AIM OF THE EXERCISE:
The reply should contain all the data below, repeated exactly, and none of the images.

Collected data entries:
>>>>

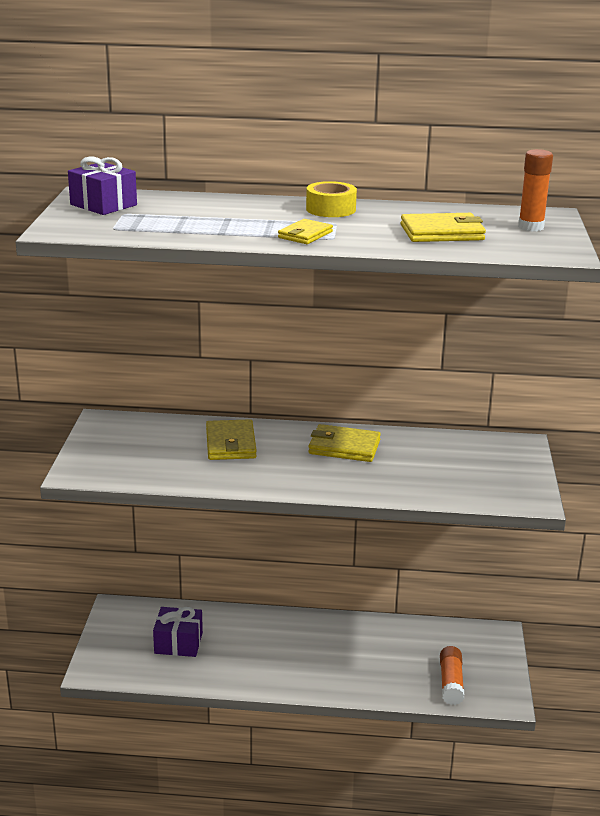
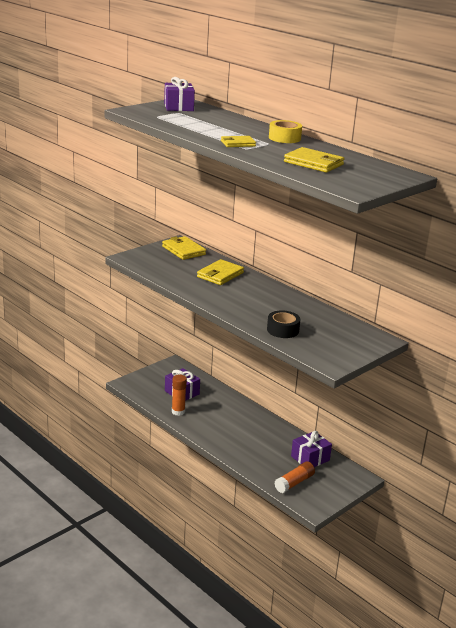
camera: 40 degrees right, 0 degrees up
(344, 447) = (275, 299): yellow wallet -> yellow wallet (183, 250)
(418, 483) = (283, 330): none -> black tape
(426, 641) = (310, 458): none -> purple gift
(531, 227) = (374, 176): orange glue stick -> orange glue stick (178, 411)

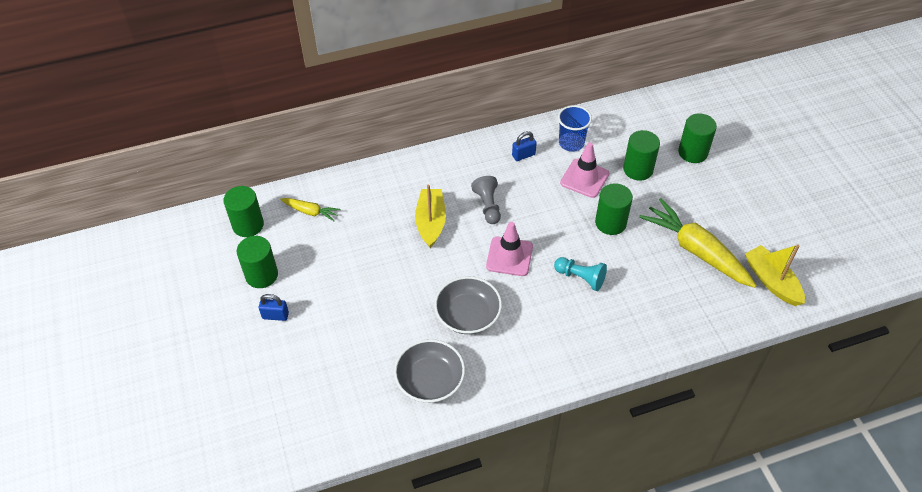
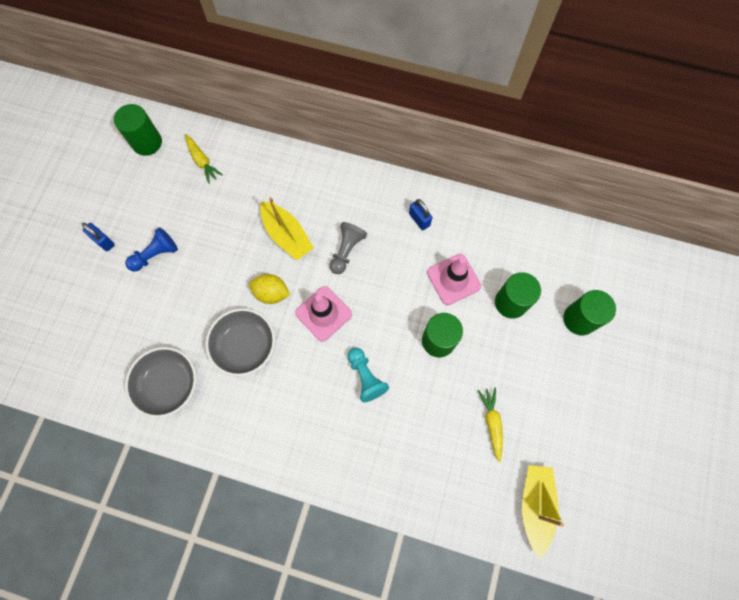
camera: 35 degrees right, 20 degrees up
(261, 275) = (122, 196): green cylinder -> none
(332, 298) = (156, 254): none -> blue pawn
(431, 222) = (287, 235): yellow boat -> yellow boat turned 105 degrees clockwise
(455, 267) = (271, 293): none -> yellow lemon
(523, 155) = (419, 219): blue padlock -> blue padlock turned 45 degrees clockwise
(571, 143) = (472, 234): blue cup -> none
(695, 250) = (492, 422): yellow carrot -> yellow carrot, size x0.49

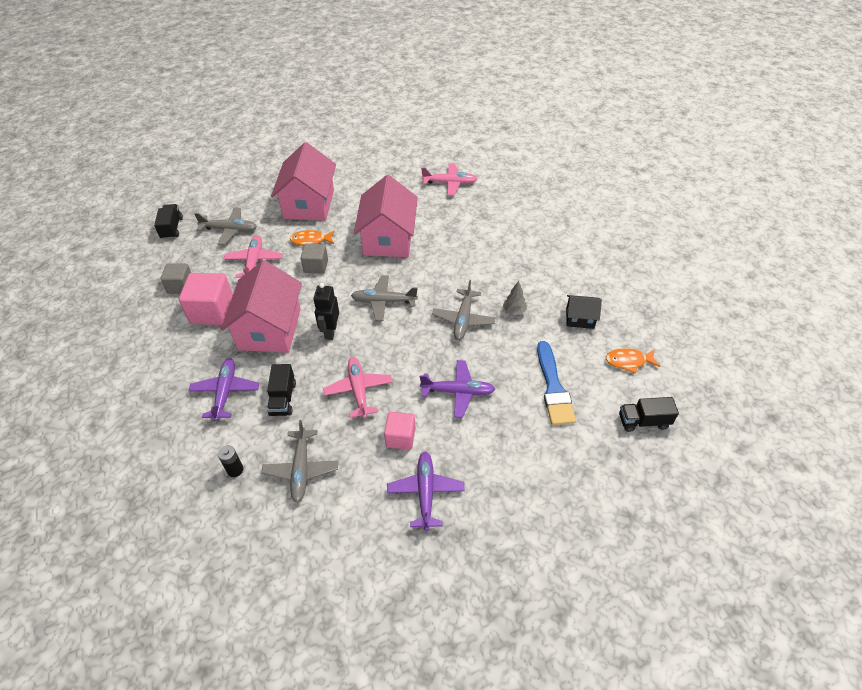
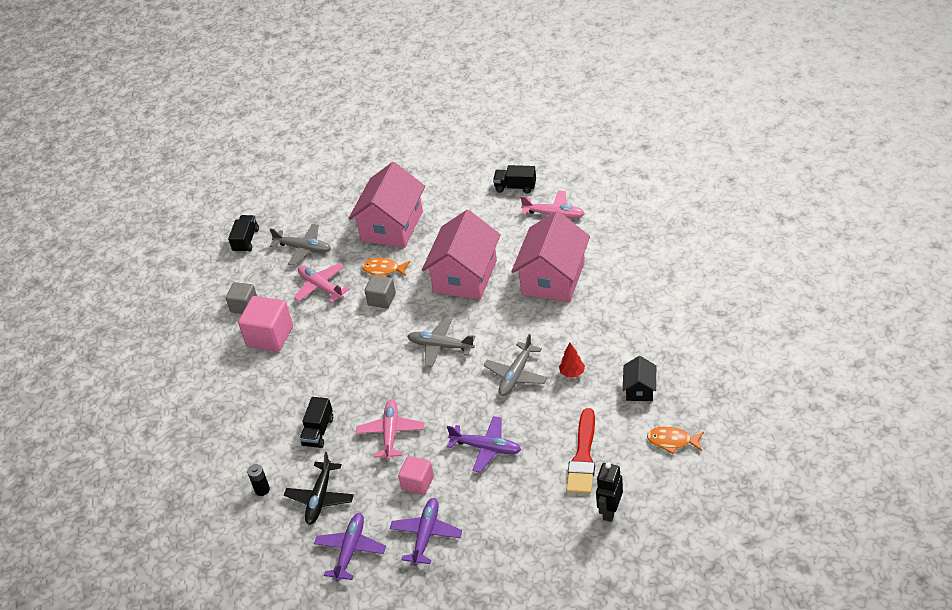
camera: 20 degrees right, 5 degrees down
(225, 392) = (267, 418): purple plane -> purple plane (350, 550)
(254, 261) = (321, 287): pink plane -> pink plane turned 60 degrees counterclockwise
(270, 329) = (321, 361): pink house -> pink house (553, 278)
(301, 469) = (320, 498): grey plane -> black plane
(330, 331) = (379, 371): black robot -> black robot (610, 511)
(514, 311) = (572, 373): grey tree -> red tree
(553, 388) = (583, 457): blue brush -> red brush
(580, 318) = (639, 389): black house -> black house turned 75 degrees clockwise
(643, 421) = (661, 502): black truck -> black truck (515, 187)

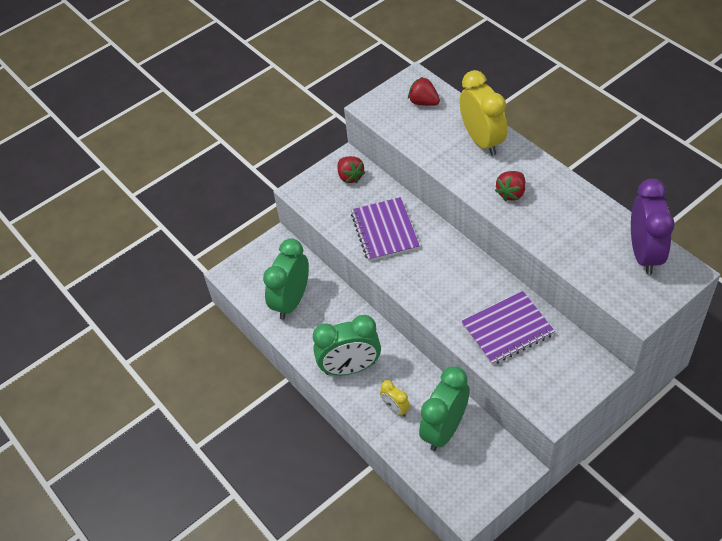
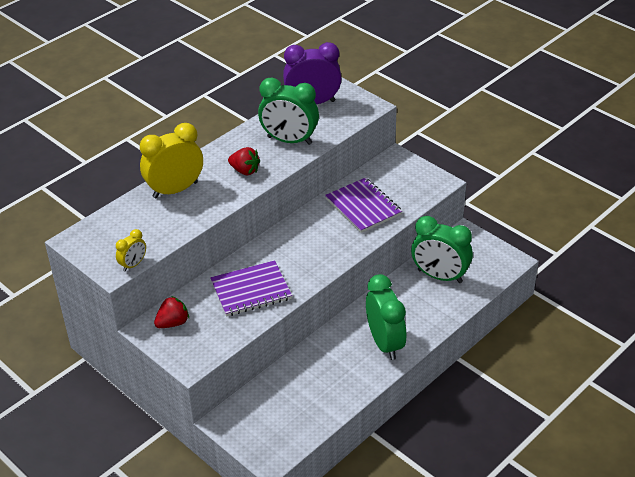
camera: 100 degrees left, 10 degrees down
(291, 301) = (307, 398): green clock -> green clock (289, 140)
(395, 408) = (424, 308): yellow clock -> yellow clock (133, 264)
(423, 102) = (113, 231): red strawberry -> none

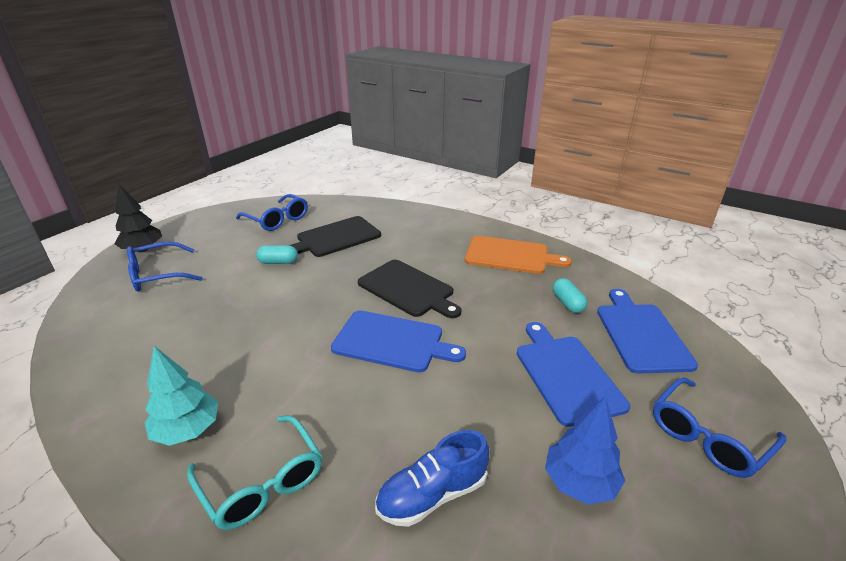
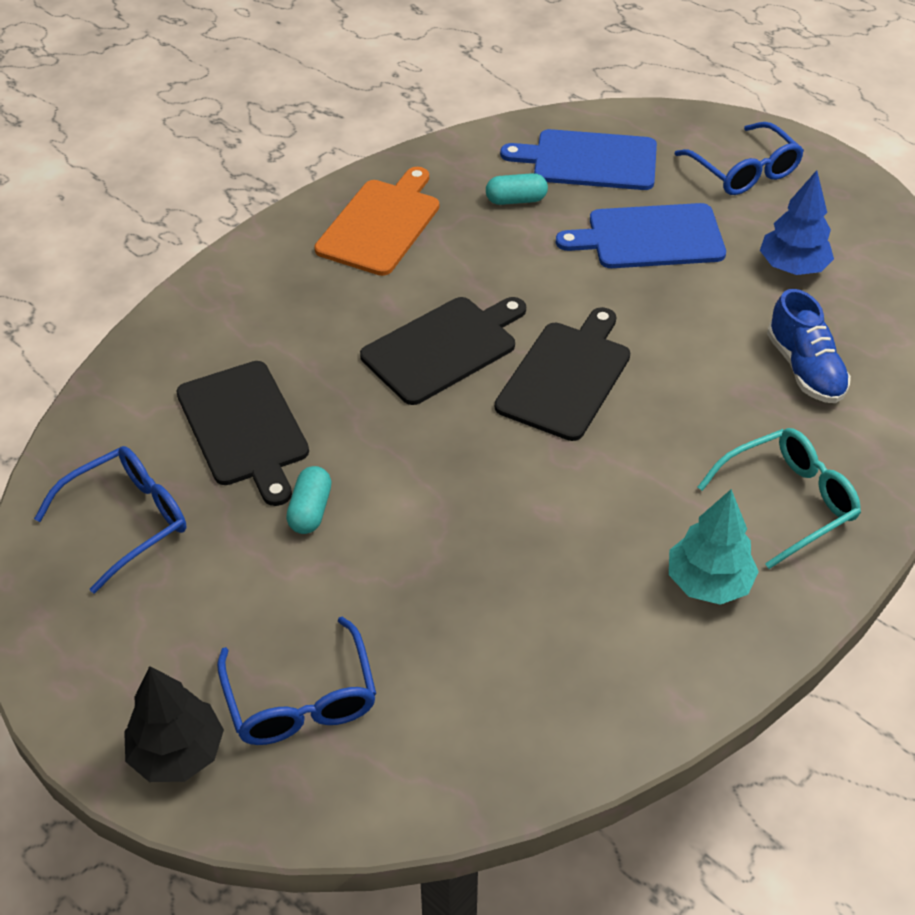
camera: 80 degrees left, 15 degrees up
(392, 341) = (566, 376): blue cutting board -> black cutting board

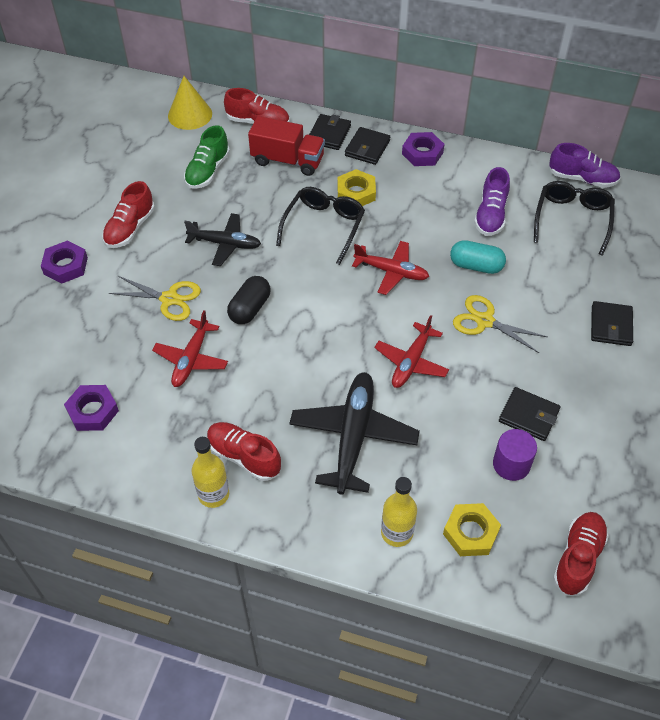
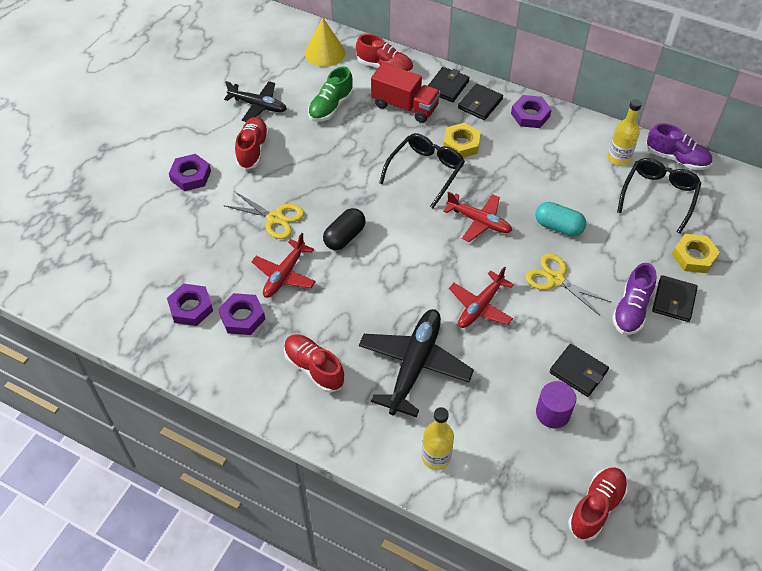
camera: 10 degrees right, 0 degrees up
(130, 228) = (252, 150): red shoe -> red shoe turned 150 degrees clockwise
(153, 413) = (242, 317): none -> purple nut
(213, 494) = (281, 397): yellow bottle -> yellow bottle (618, 158)
(225, 244) = (334, 175): black plane -> black plane (258, 106)
(471, 532) = (503, 468): yellow nut -> yellow nut (694, 257)
(490, 215) = (582, 181): purple shoe -> purple shoe (631, 310)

<<<<

SOLUTION TO THIS EXERCISE:
camera: 40 degrees right, 0 degrees up
(344, 447) = (275, 299): yellow wallet -> yellow wallet (183, 250)
(418, 483) = (283, 330): none -> black tape
(426, 641) = (310, 458): none -> purple gift
(531, 227) = (374, 176): orange glue stick -> orange glue stick (178, 411)

camera: 35 degrees right, 20 degrees up
(261, 275) = (122, 196): green cylinder -> none
(332, 298) = (156, 254): none -> blue pawn
(431, 222) = (287, 235): yellow boat -> yellow boat turned 105 degrees clockwise
(455, 267) = (271, 293): none -> yellow lemon
(523, 155) = (419, 219): blue padlock -> blue padlock turned 45 degrees clockwise
(571, 143) = (472, 234): blue cup -> none
(695, 250) = (492, 422): yellow carrot -> yellow carrot, size x0.49

camera: 20 degrees right, 5 degrees down
(225, 392) = (267, 418): purple plane -> purple plane (350, 550)
(254, 261) = (321, 287): pink plane -> pink plane turned 60 degrees counterclockwise
(270, 329) = (321, 361): pink house -> pink house (553, 278)
(301, 469) = (320, 498): grey plane -> black plane
(330, 331) = (379, 371): black robot -> black robot (610, 511)
(514, 311) = (572, 373): grey tree -> red tree
(553, 388) = (583, 457): blue brush -> red brush
(580, 318) = (639, 389): black house -> black house turned 75 degrees clockwise
(643, 421) = (661, 502): black truck -> black truck (515, 187)

camera: 100 degrees left, 10 degrees down
(291, 301) = (307, 398): green clock -> green clock (289, 140)
(395, 408) = (424, 308): yellow clock -> yellow clock (133, 264)
(423, 102) = (113, 231): red strawberry -> none

camera: 80 degrees left, 15 degrees up
(392, 341) = (566, 376): blue cutting board -> black cutting board

camera: 10 degrees right, 0 degrees up
(130, 228) = (252, 150): red shoe -> red shoe turned 150 degrees clockwise
(153, 413) = (242, 317): none -> purple nut
(213, 494) = (281, 397): yellow bottle -> yellow bottle (618, 158)
(225, 244) = (334, 175): black plane -> black plane (258, 106)
(471, 532) = (503, 468): yellow nut -> yellow nut (694, 257)
(490, 215) = (582, 181): purple shoe -> purple shoe (631, 310)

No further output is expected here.